Repeat the listing below in full and exactly, but without its pictures.

══════════

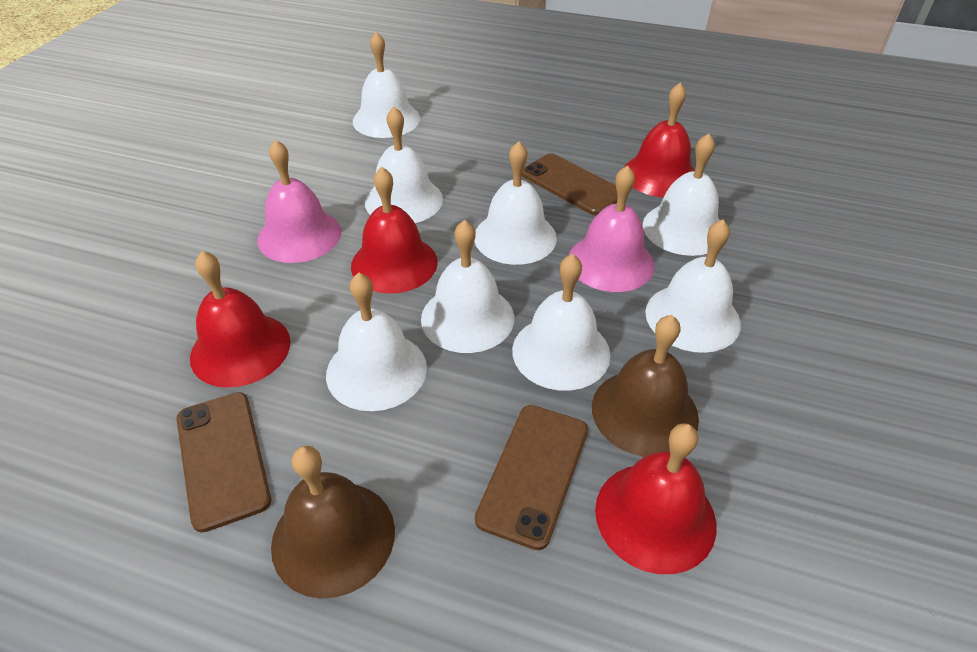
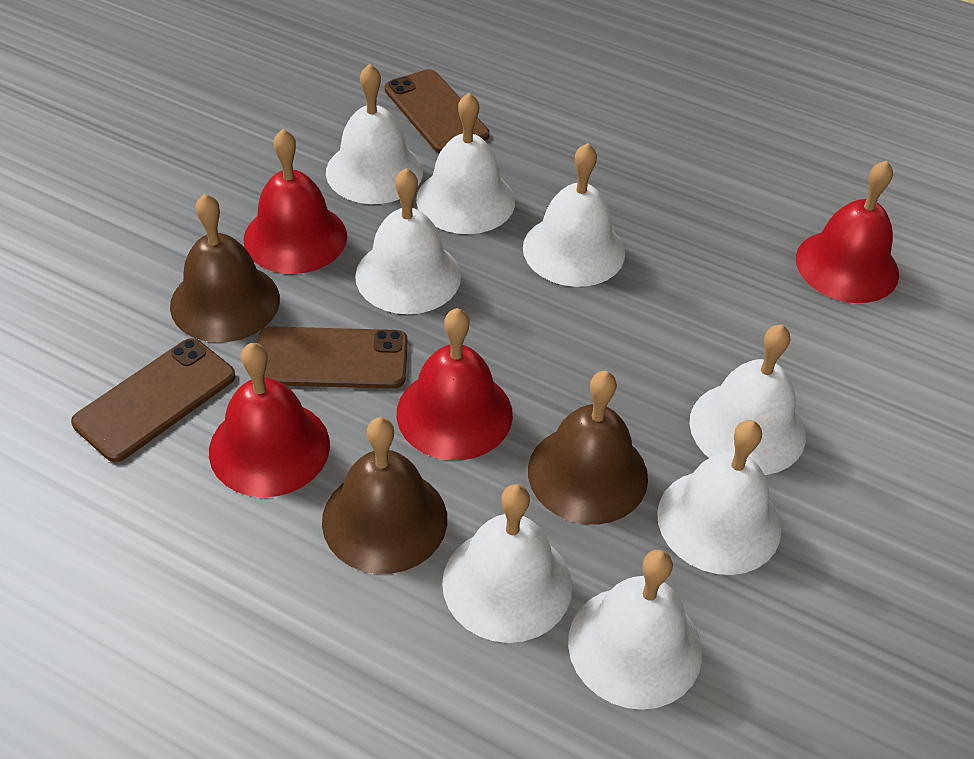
brown bell: [271,446,395,599] [592,315,699,457] = 2 -> [170,194,280,342] [322,417,447,574] [528,371,648,525] = 3
pink bell: [257,140,341,263] [569,165,655,292] = 2 -> none = 0

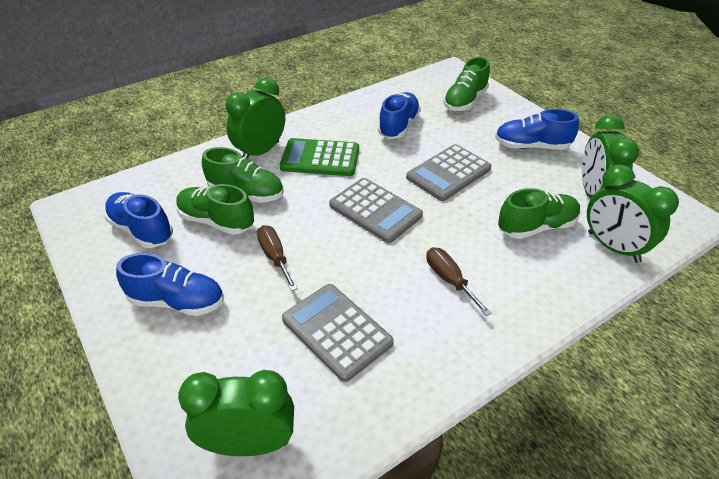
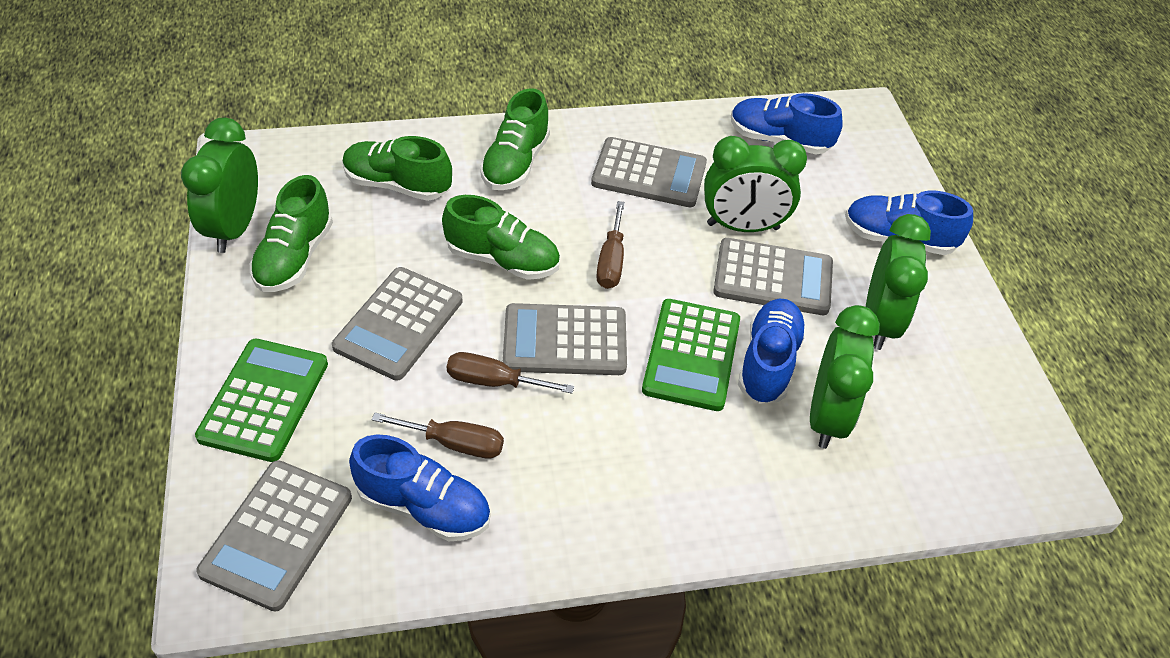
brown screwdriver: [257,225,298,291] [427,247,492,316] = 2 -> [371,413,504,459] [447,352,574,394] [596,201,625,289] = 3
green calculator: [280,138,359,176] = 1 -> [195,339,328,462] [642,299,740,411] = 2
grey calculator: [282,284,394,382] [329,178,423,243] [406,144,491,201] = 3 -> [196,460,352,611] [332,267,463,381] [503,303,627,375] [591,137,707,207] [713,238,833,315] = 5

══════════

--- OUTPUT ---
brown bell: [271,446,395,599] [592,315,699,457] = 2 -> [170,194,280,342] [322,417,447,574] [528,371,648,525] = 3
pink bell: [257,140,341,263] [569,165,655,292] = 2 -> none = 0

brown screwdriver: [257,225,298,291] [427,247,492,316] = 2 -> [371,413,504,459] [447,352,574,394] [596,201,625,289] = 3
green calculator: [280,138,359,176] = 1 -> [195,339,328,462] [642,299,740,411] = 2
grey calculator: [282,284,394,382] [329,178,423,243] [406,144,491,201] = 3 -> [196,460,352,611] [332,267,463,381] [503,303,627,375] [591,137,707,207] [713,238,833,315] = 5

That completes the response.